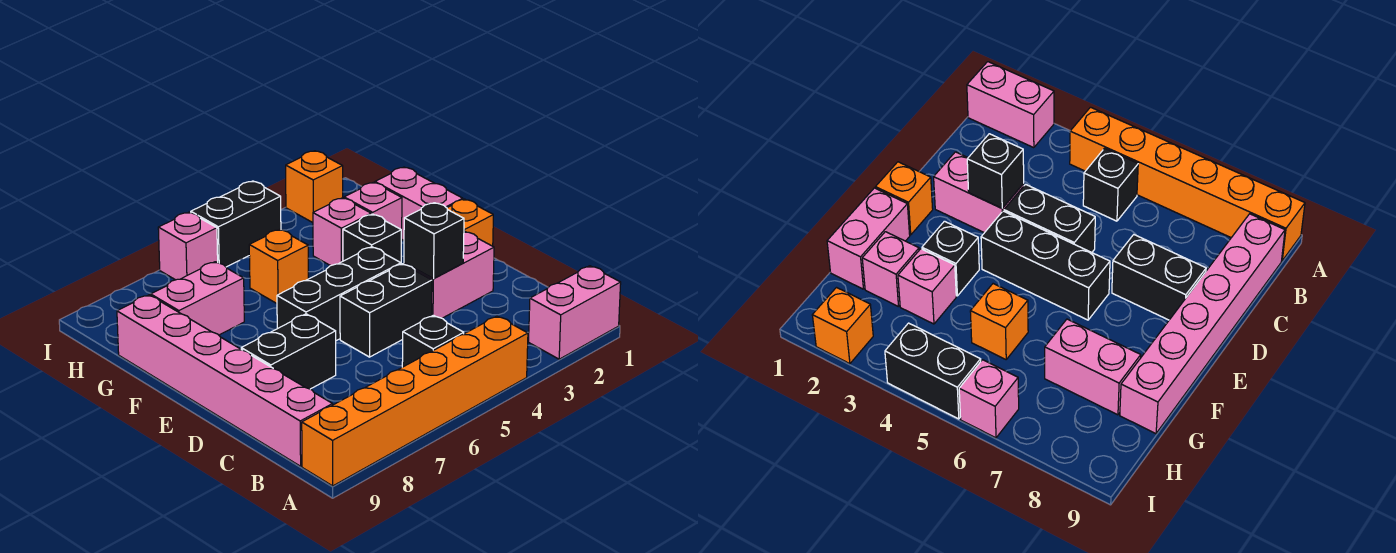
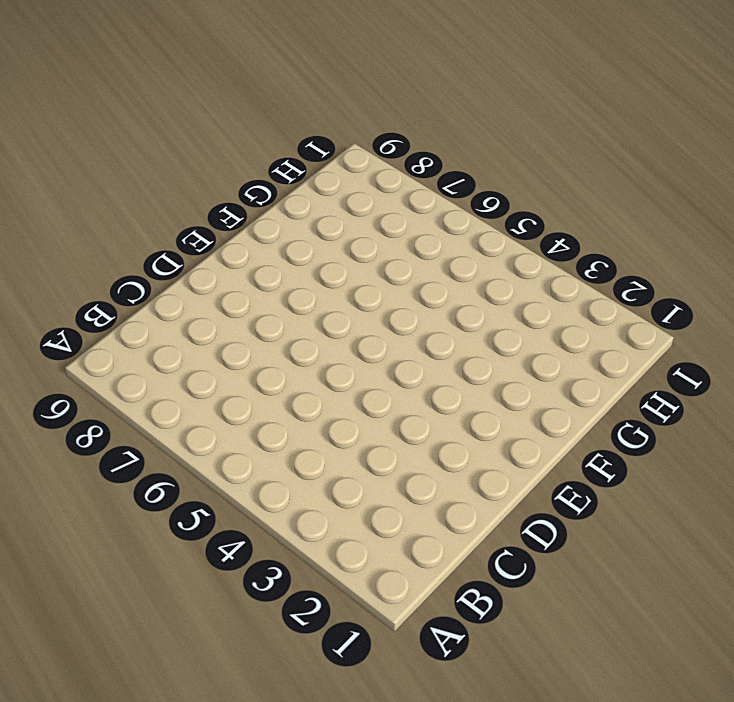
none -> pink brick A1:A2 level 1
none -> orange brick A4:A9 level 1
none -> black brick B5 level 1

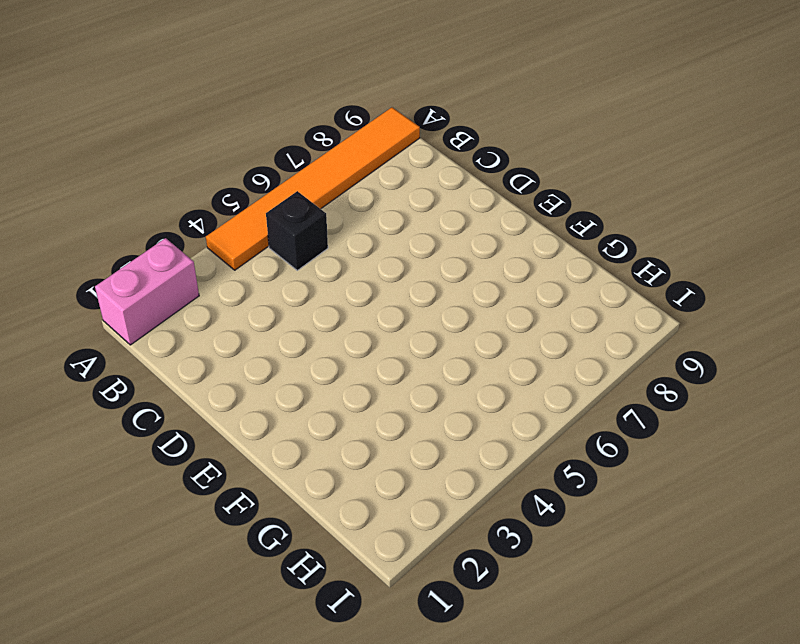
orange tile A4:A9 level 1 -> orange brick A4:A9 level 1
none -> pink brick B9:G9 level 1
none -> pink brick D2:D3 level 1
none -> black brick D4:D5 level 1

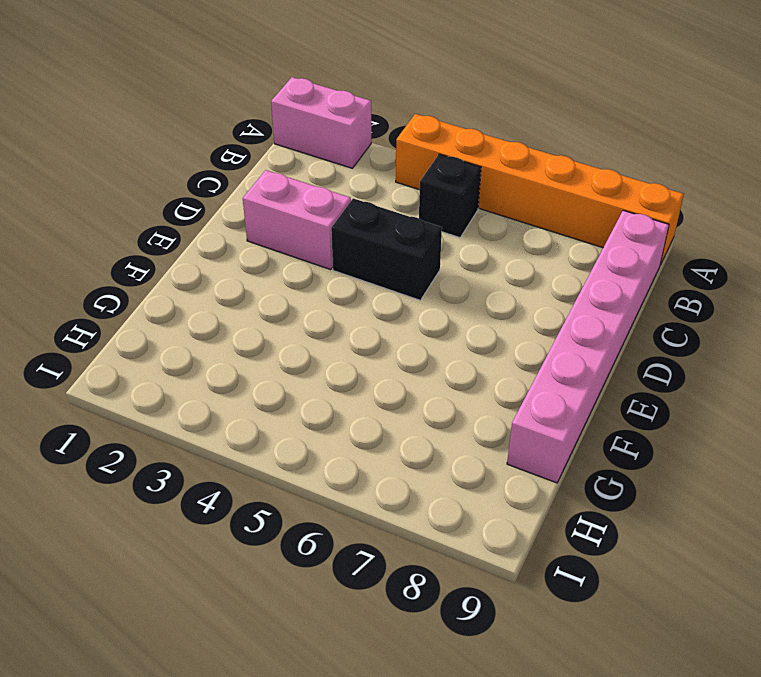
none -> black brick D7:D8 level 1
none -> orange brick E1 level 1
none -> black brick E4:E6 level 1

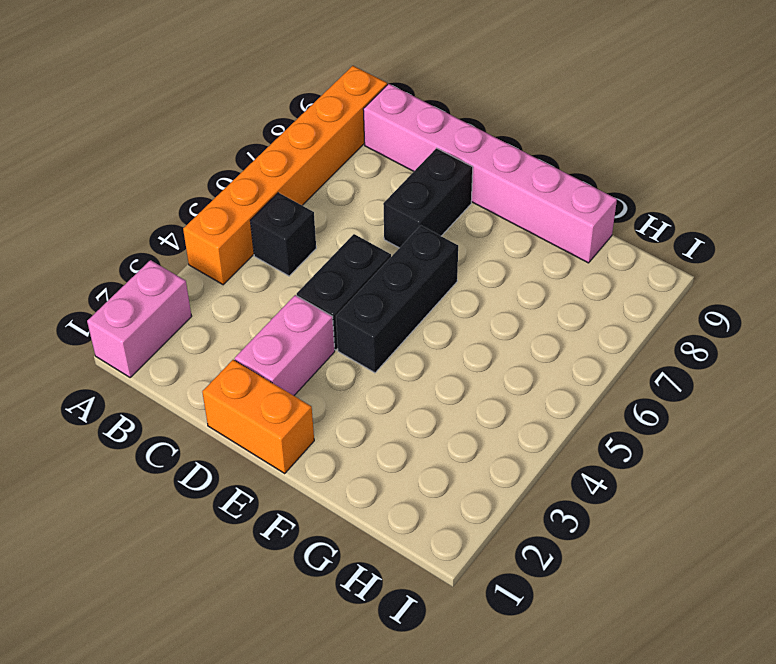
orange brick D1:E1 level 1 -> orange brick E1 level 1
none -> pink brick F1:G1 level 1
none -> black brick F3 level 1
none -> pink brick G2 level 1

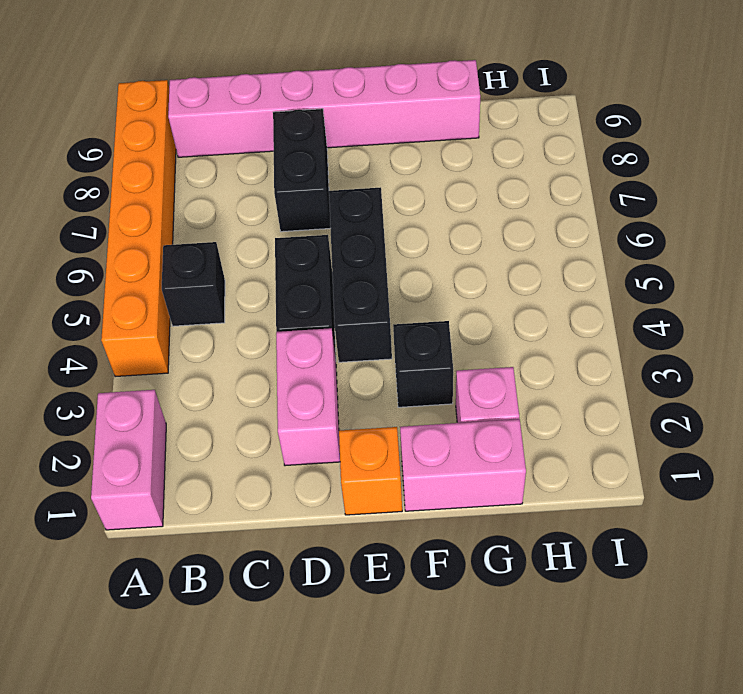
none -> pink brick G3 level 1
none -> orange brick G5 level 1
none -> pink brick G7:G8 level 1

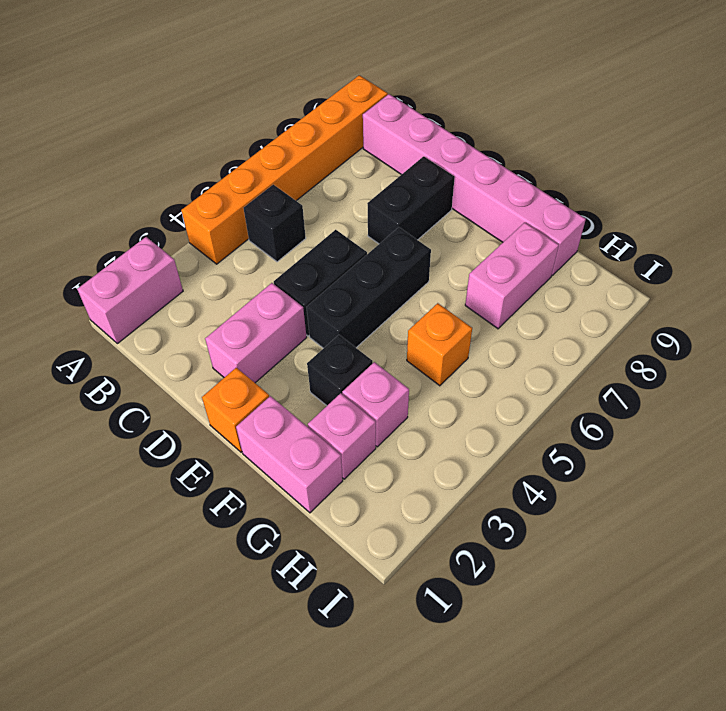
none -> orange brick I2 level 1
none -> black brick I4:I5 level 1
none -> pink brick I6 level 1

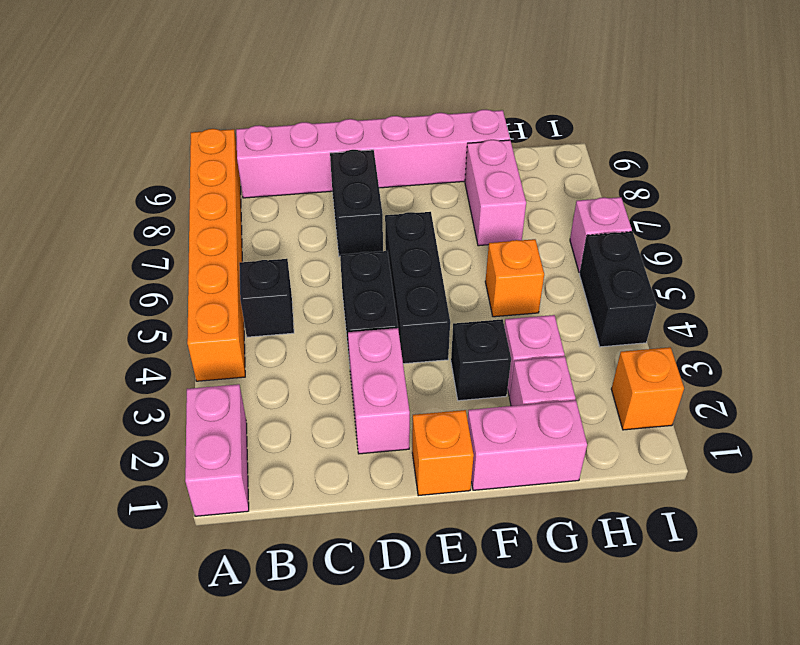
none -> black brick D3 level 2

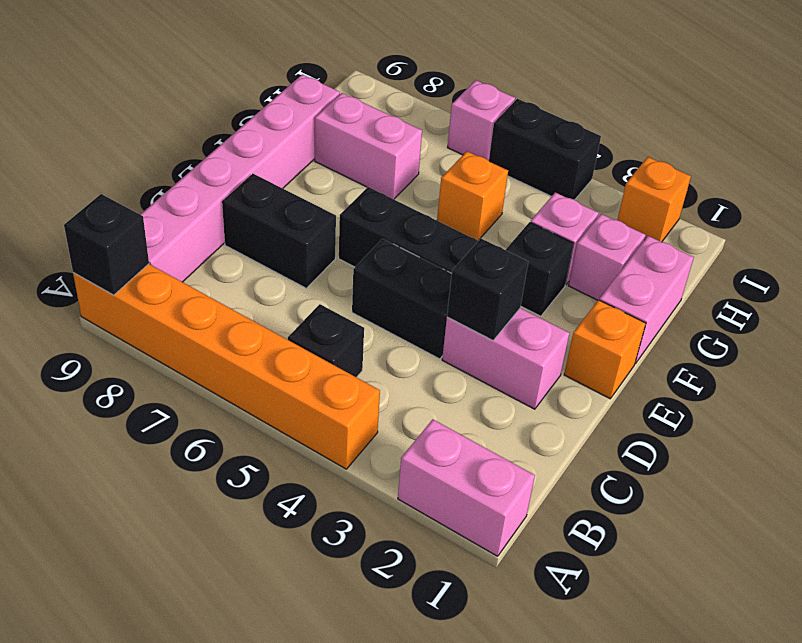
black brick A9 level 2 -> none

____________

Instructions to follow -> Lines with the word "pink" in them are the answer; report each one from the data.

Response ->
none -> pink brick A1:A2 level 1
none -> pink brick B9:G9 level 1
none -> pink brick D2:D3 level 1
none -> pink brick F1:G1 level 1
none -> pink brick G2 level 1
none -> pink brick G3 level 1
none -> pink brick G7:G8 level 1
none -> pink brick I6 level 1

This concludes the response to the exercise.